*** Data for review ***

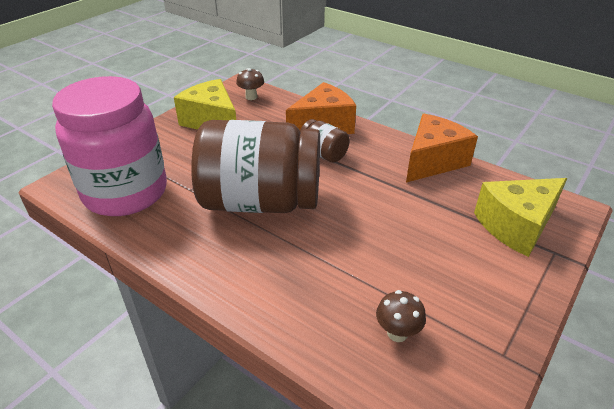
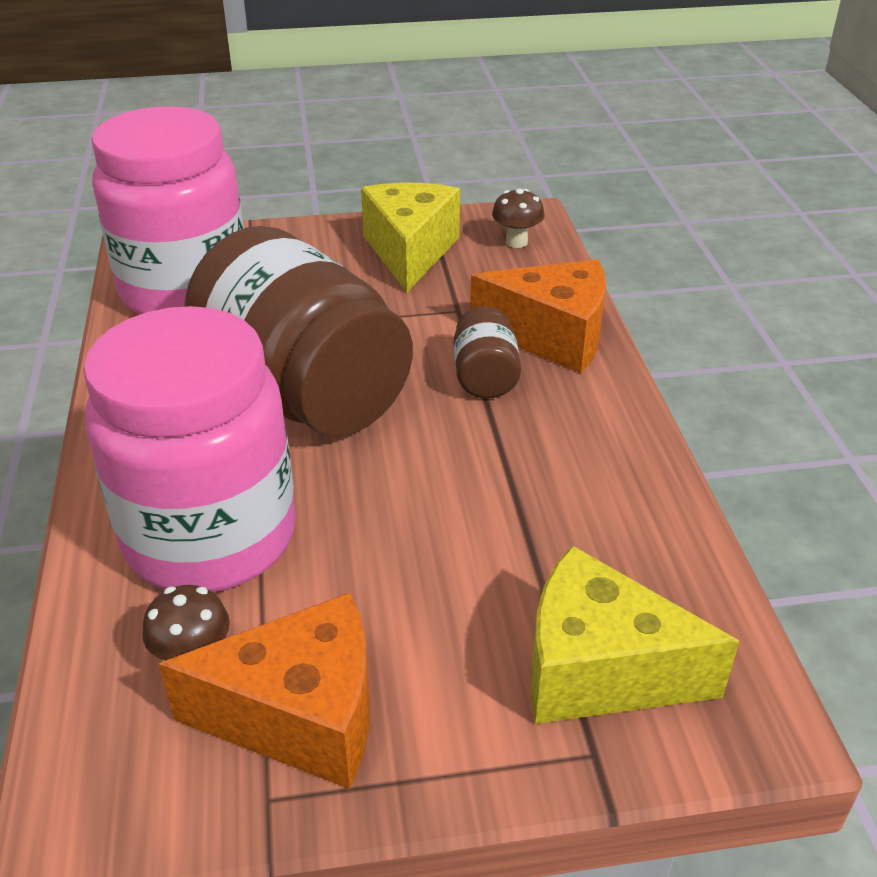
camera: 45 degrees right, 0 degrees up
(322, 284) = (210, 537): none -> pink jar
(433, 161) = (636, 487): orange cheese -> orange cheese (300, 716)

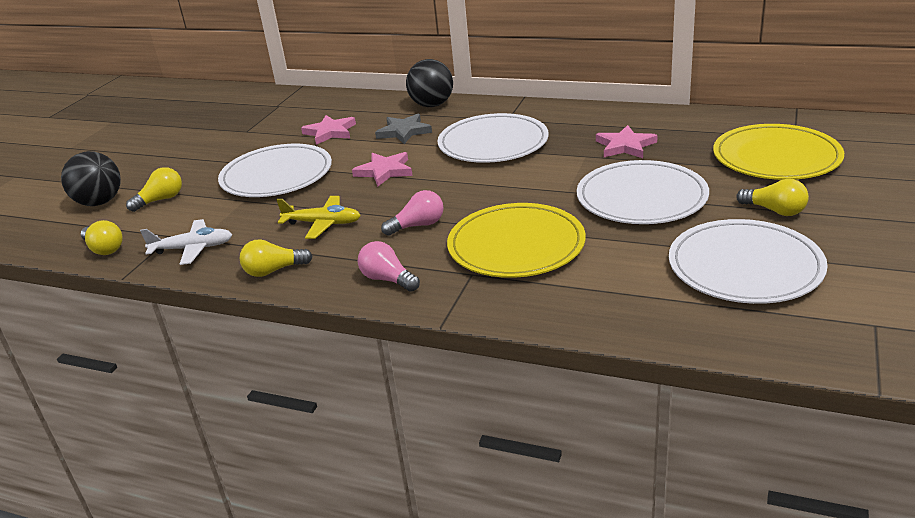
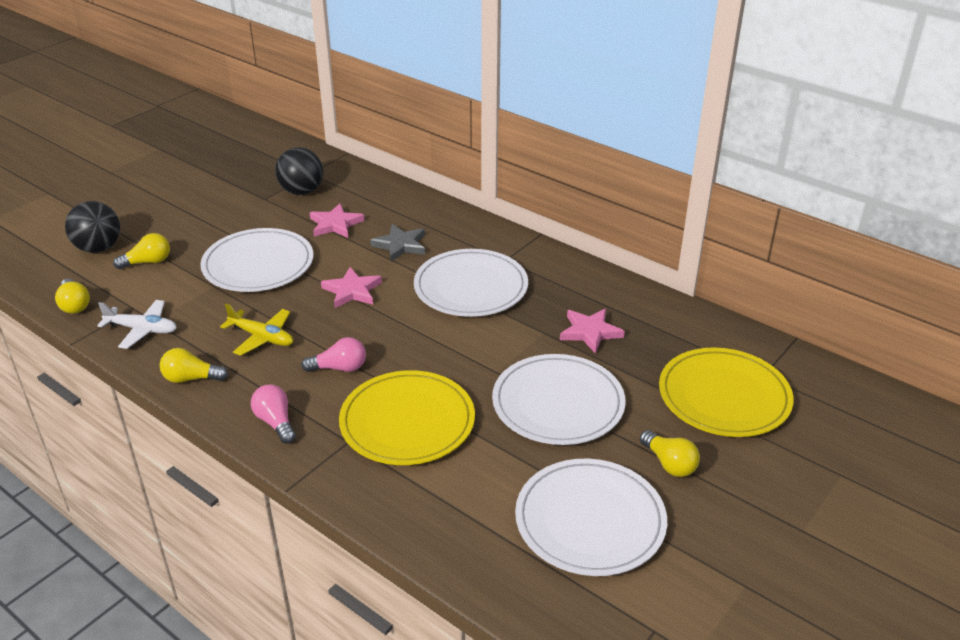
camera: 15 degrees right, 5 degrees up
(432, 105) = (448, 218): black ball -> black ball (302, 191)

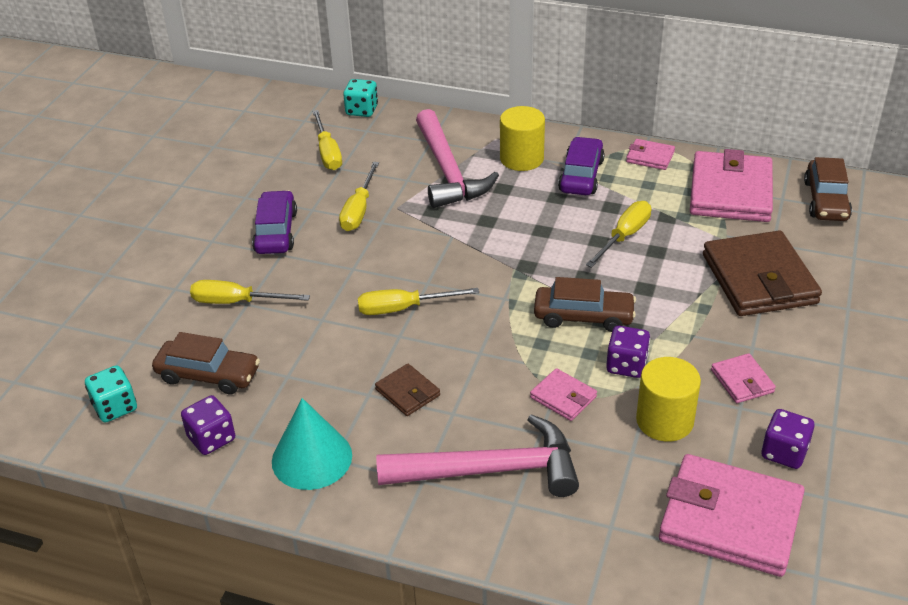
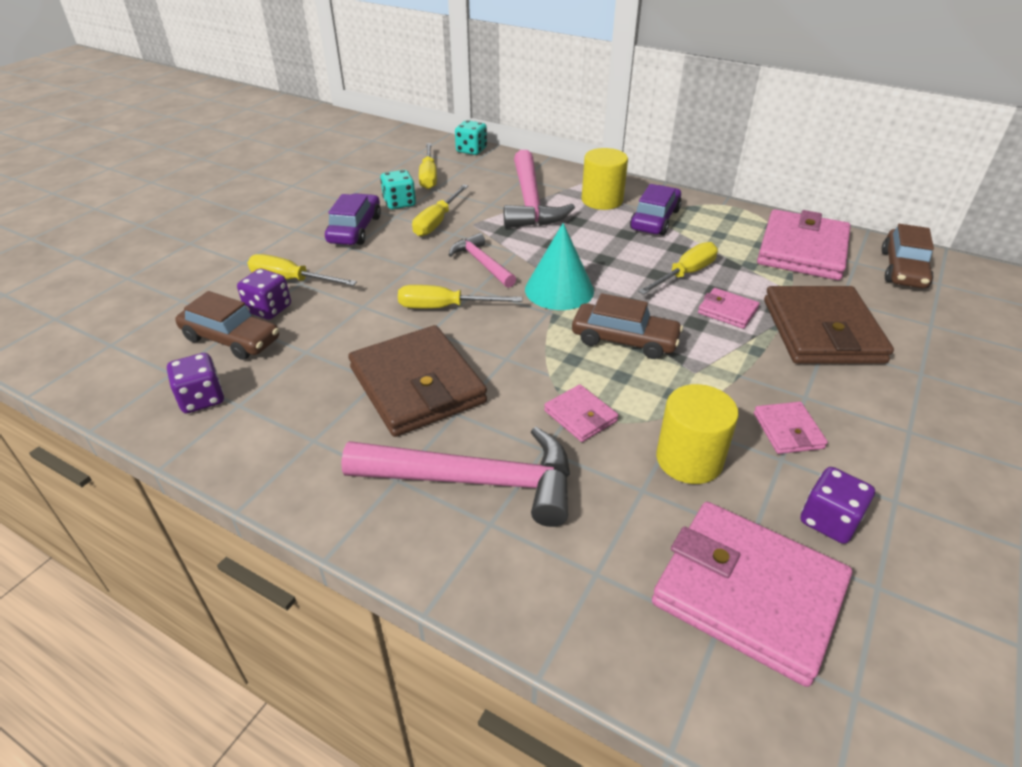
camera: 10 degrees right, 0 degrees up
(115, 407) = (129, 355): turquoise dice -> turquoise dice (399, 203)
(312, 458) = (291, 435): turquoise cone -> turquoise cone (559, 290)
(407, 392) = (417, 385): brown wallet -> brown wallet, size x2.13
(422, 253) = (482, 263): none -> pink hammer
(626, 365) = (659, 394): purple dice -> purple dice (268, 309)
(650, 157) = (726, 213): pink wallet -> pink wallet (727, 311)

*** End of Data for review ***

Directions for this task:
Line by line, transcribe the records exactly, omitting the images.

Task result:
camera: 45 degrees right, 0 degrees up
(322, 284) = (210, 537): none -> pink jar
(433, 161) = (636, 487): orange cheese -> orange cheese (300, 716)

camera: 15 degrees right, 5 degrees up
(432, 105) = (448, 218): black ball -> black ball (302, 191)

camera: 10 degrees right, 0 degrees up
(115, 407) = (129, 355): turquoise dice -> turquoise dice (399, 203)
(312, 458) = (291, 435): turquoise cone -> turquoise cone (559, 290)
(407, 392) = (417, 385): brown wallet -> brown wallet, size x2.13
(422, 253) = (482, 263): none -> pink hammer
(626, 365) = (659, 394): purple dice -> purple dice (268, 309)
(650, 157) = (726, 213): pink wallet -> pink wallet (727, 311)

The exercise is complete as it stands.